> [Exercise inputs]
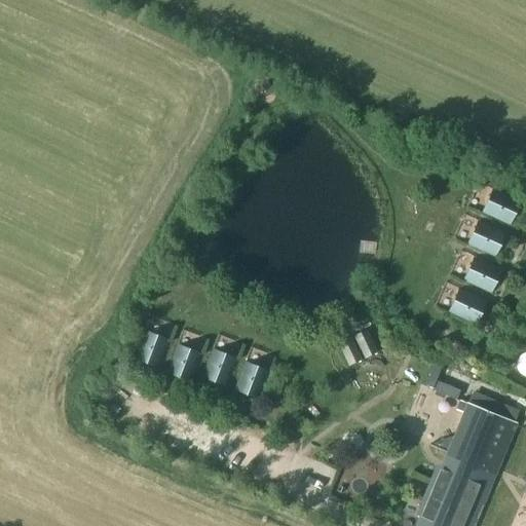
[(520,201),(493,189),(483,212),(509,224),(520,201)]
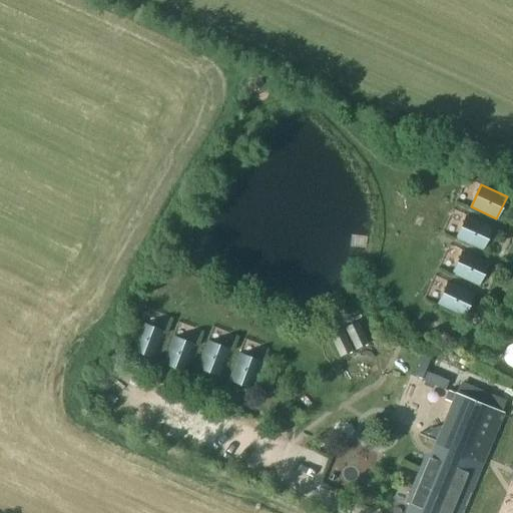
[(467,215),(457,237),(482,249),(492,227),(467,215)]
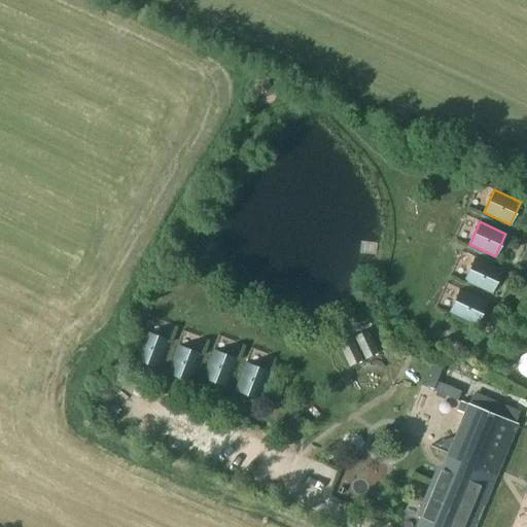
[(501,270),(476,258),(465,281),(491,293),(501,270)]
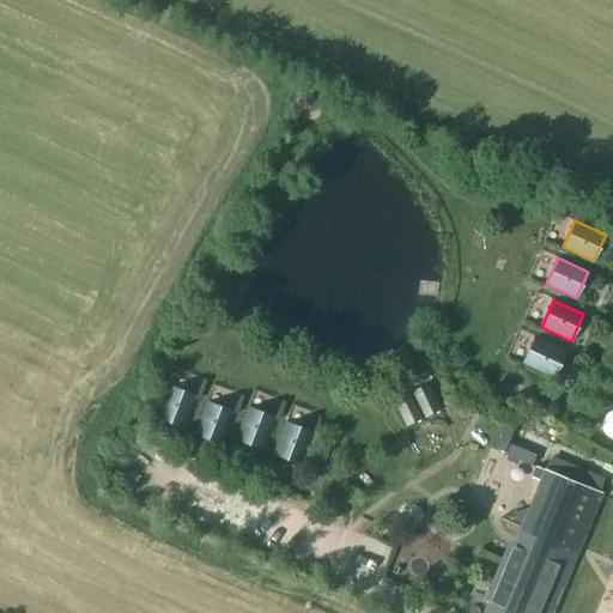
[(554,378),(566,351),(536,338),(523,364),(554,378)]
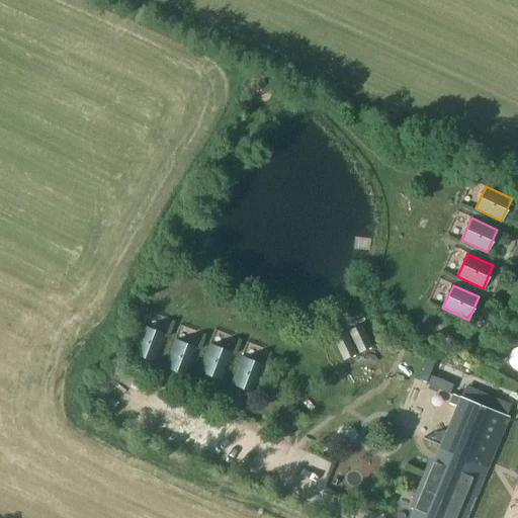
[(361,324),(348,330),(359,352),(372,346),(361,324)]
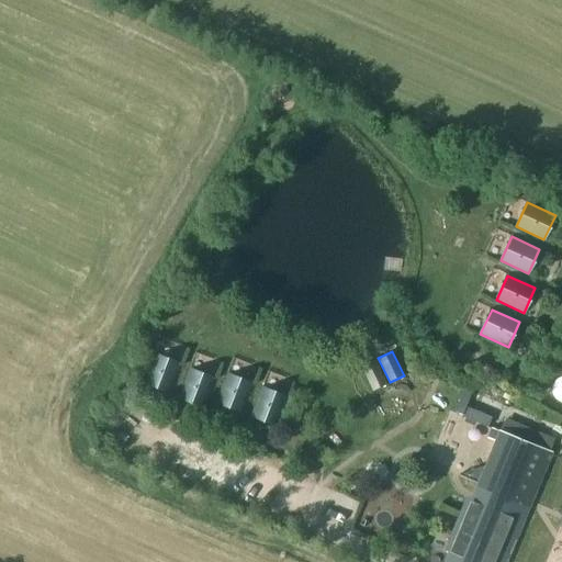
[(144,383),(169,392),(180,363),(155,353),(144,383)]
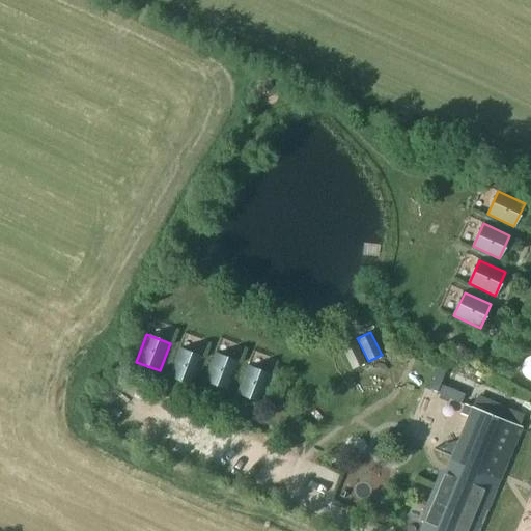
[(354,340),(341,346),(352,369),(365,363),(354,340)]
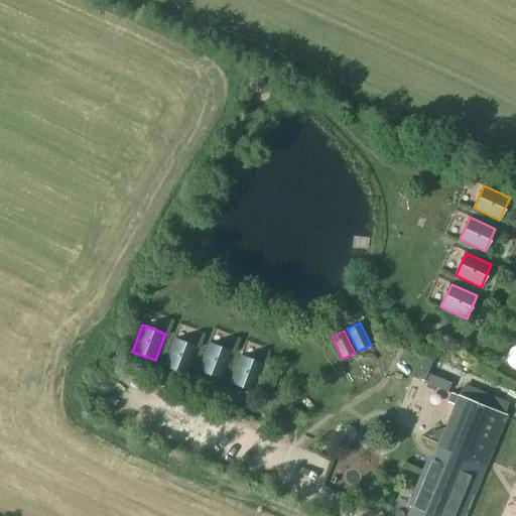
[(164,365),(187,374),(198,348),(174,339),(164,365)]
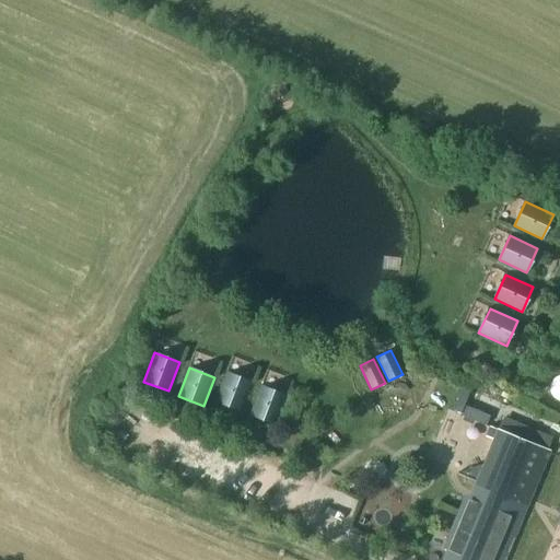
[(226,372),(216,400),(241,410),(252,382),(226,372)]
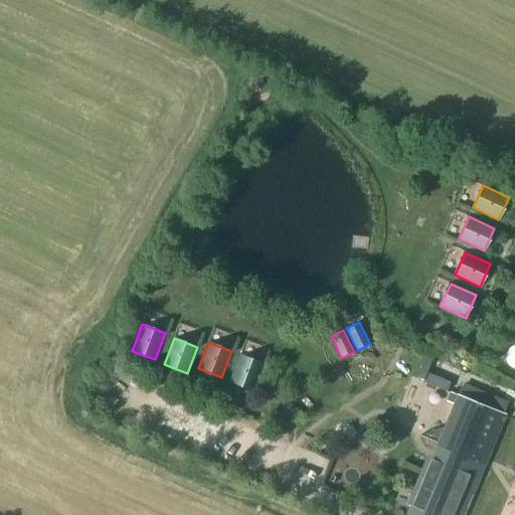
[(452,353),(445,366),(463,375),(469,362),(452,353)]
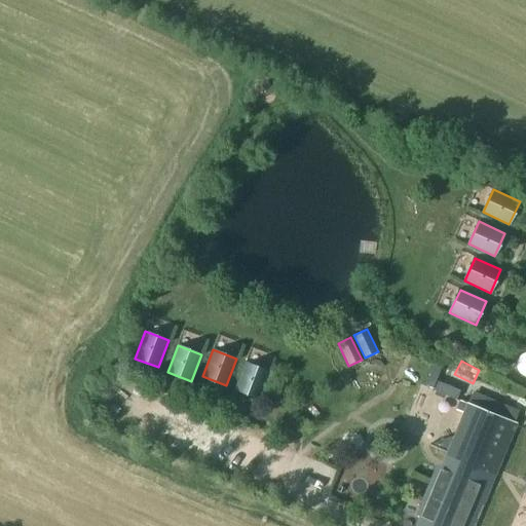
[(246,363),(235,389),(259,399),(269,372),(246,363)]
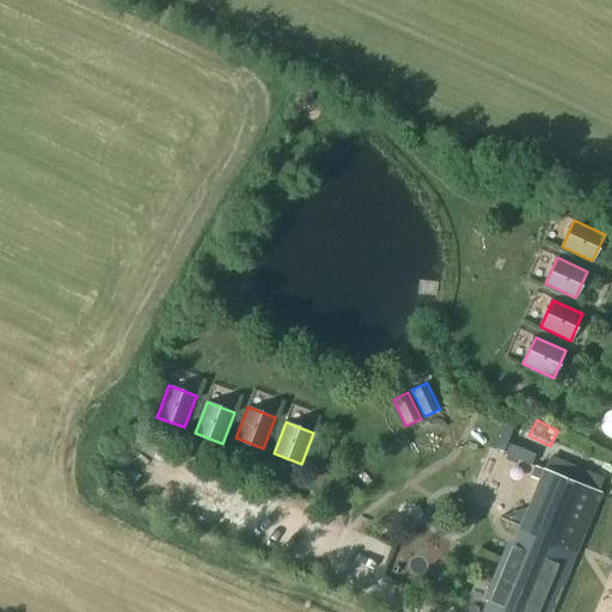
[(521,525),(484,611),(550,611),(600,491),(534,464),(530,475),(540,478),(527,508),(500,516),(521,525)]
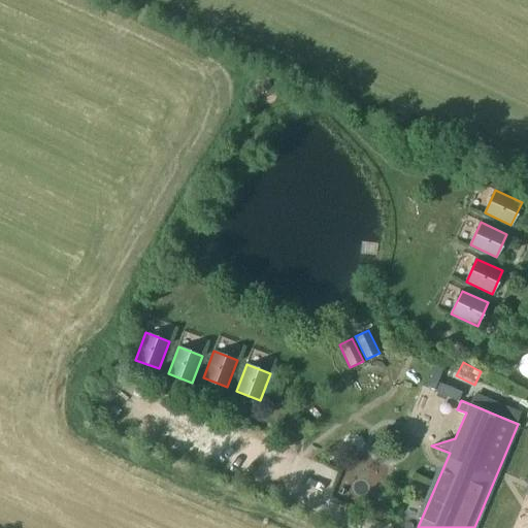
All buildings are outlined.
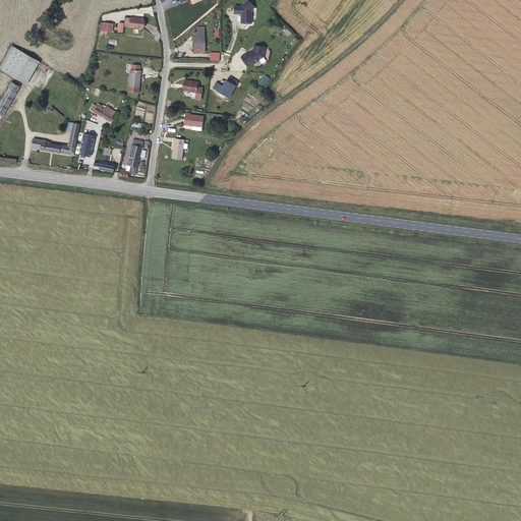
[(242,6),(235,6),(235,13),(242,14),(242,23),(252,23),(252,18),(251,16),(251,11),(255,7),(249,0),(242,6)]
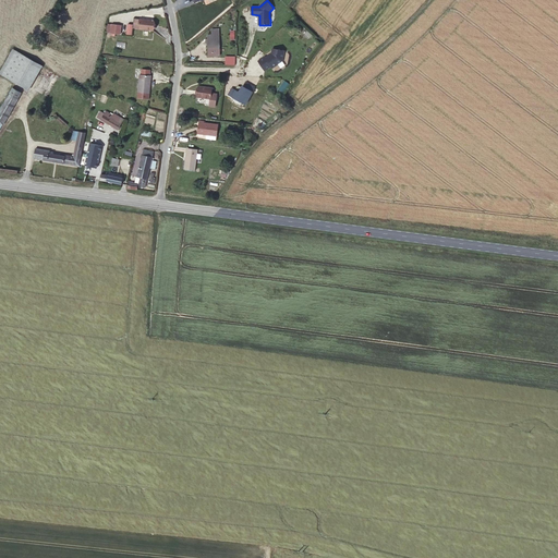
[(154,21),(141,19),(138,28),(153,31),(154,21)]
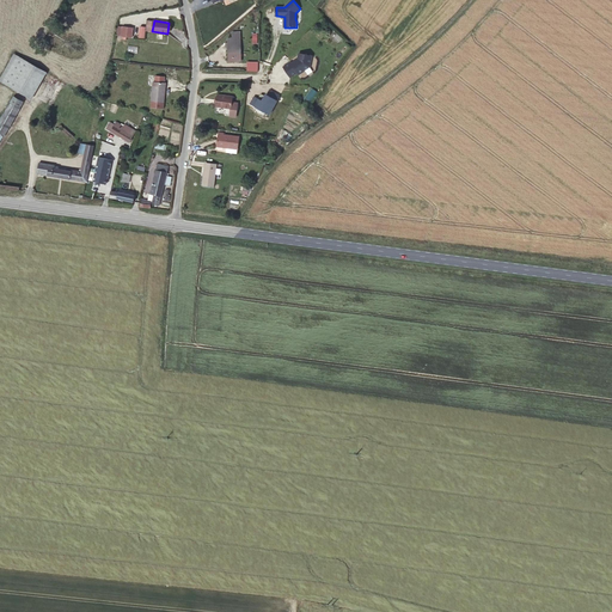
[(134,28),(123,26),(122,36),(132,37),(134,28)]
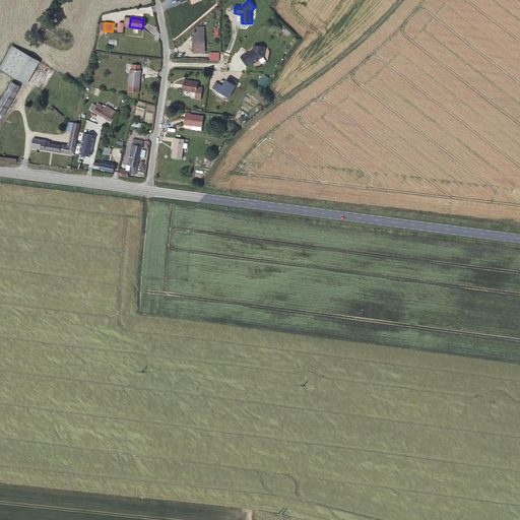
[(197,33),(194,33),(194,44),(194,52),(205,52),(204,29),(197,29),(197,33)]
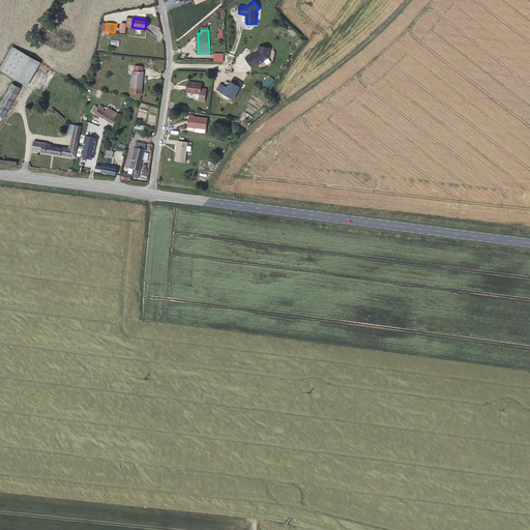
[(40,63),(12,47),(0,69),(28,86),(40,63)]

> [Work order]
Starting with the line that has "[(246,363),(235,389),(259,399),(269,372),(246,363)]" and going on through the line that has "[(134,28),(123,26),(122,36),(132,37),(134,28)]", transcribe the records above exactly, but skip the pictures.

> [Exercise solution]
[(246,363),(235,389),(259,399),(269,372),(246,363)]
[(521,525),(484,611),(550,611),(600,491),(534,464),(530,475),(540,478),(527,508),(500,516),(521,525)]
All buildings are outlined.
[(242,6),(235,6),(235,13),(242,14),(242,23),(252,23),(252,18),(251,16),(251,11),(255,7),(249,0),(242,6)]
[(154,21),(141,19),(138,28),(153,31),(154,21)]
[(134,28),(123,26),(122,36),(132,37),(134,28)]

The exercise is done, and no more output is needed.